• [EXERCISE REQUIREMENTS] The entries are to be returned exactly, with images left out.

• [MATERIAL FOR THIS EXERCISE]
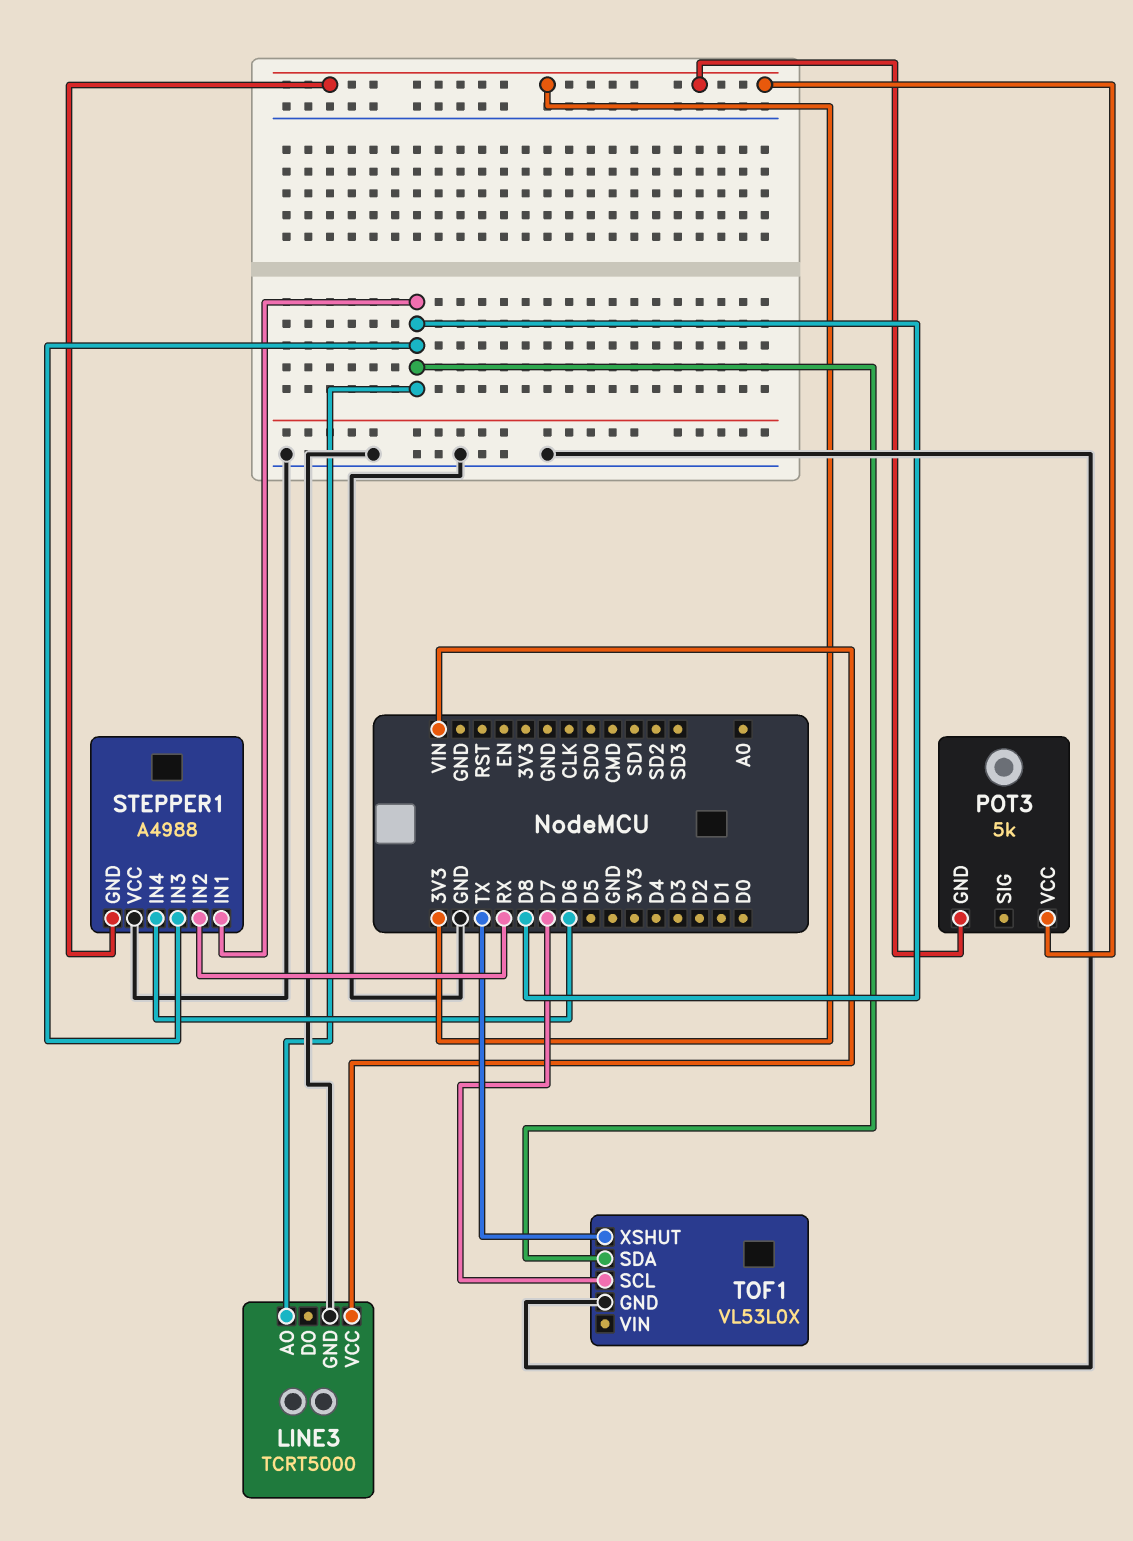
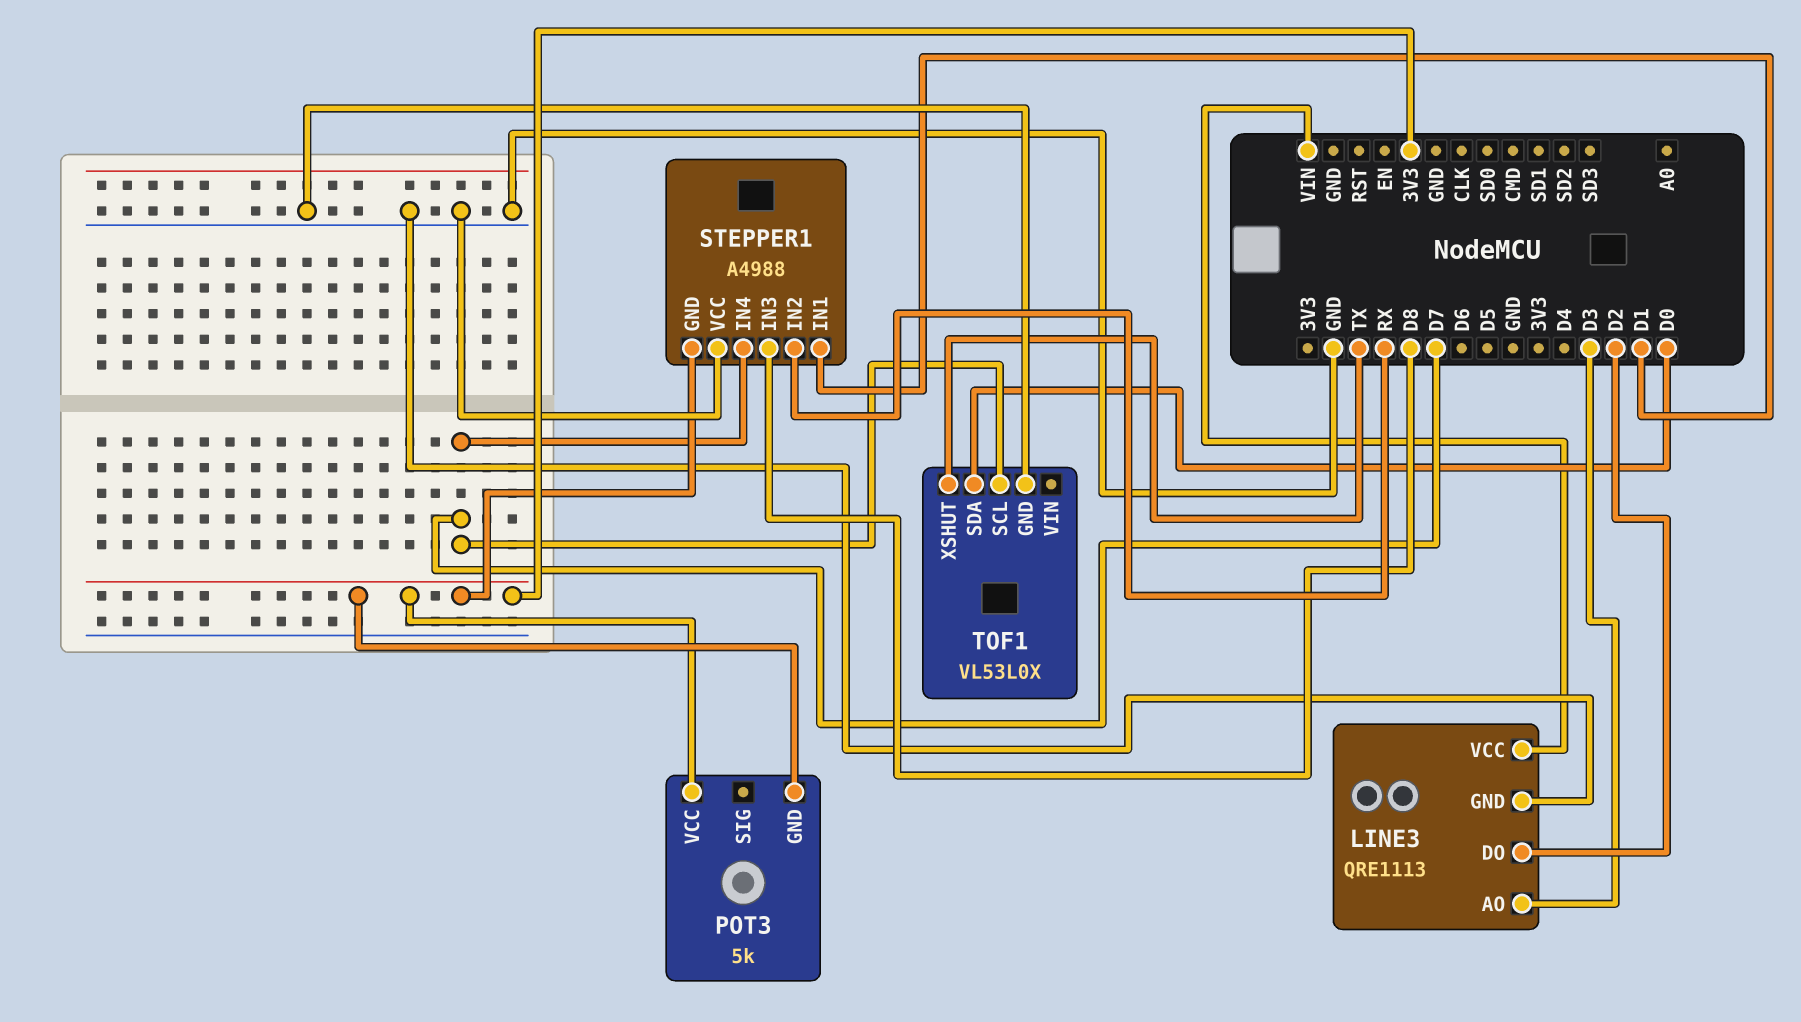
LINE3: TCRT5000 -> QRE1113
LINE3 pin AO: D8 -> D3
LINE3 pin DO: none -> D2
STEPPER1 pin IN1: D8 -> D1
STEPPER1 pin IN4: D6 -> D7
TOF1 pin SDA: D8 -> D0

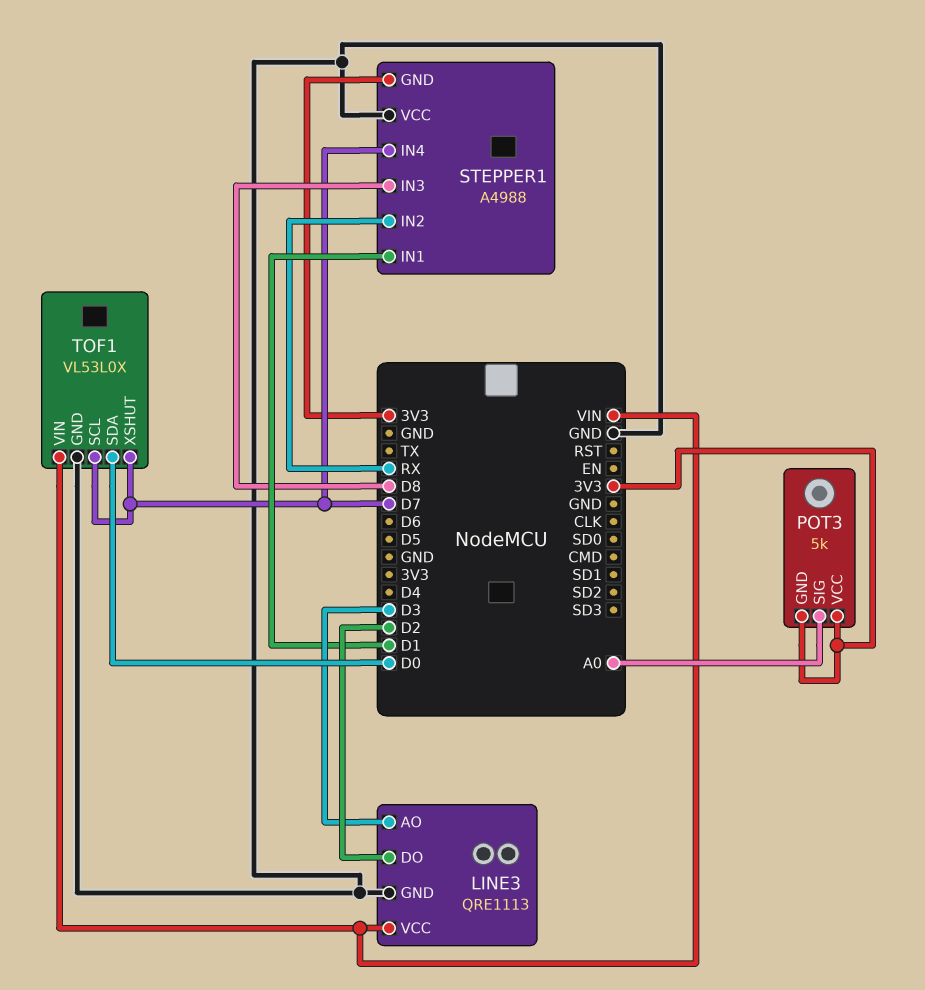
POT3 pin SIG: none -> A0
TOF1 pin VIN: none -> VIN
TOF1 pin XSHUT: TX -> D7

• [RESULT]
LINE3: TCRT5000 -> QRE1113
LINE3 pin AO: D8 -> D3
LINE3 pin DO: none -> D2
STEPPER1 pin IN1: D8 -> D1
STEPPER1 pin IN4: D6 -> D7
TOF1 pin SDA: D8 -> D0

POT3 pin SIG: none -> A0
TOF1 pin VIN: none -> VIN
TOF1 pin XSHUT: TX -> D7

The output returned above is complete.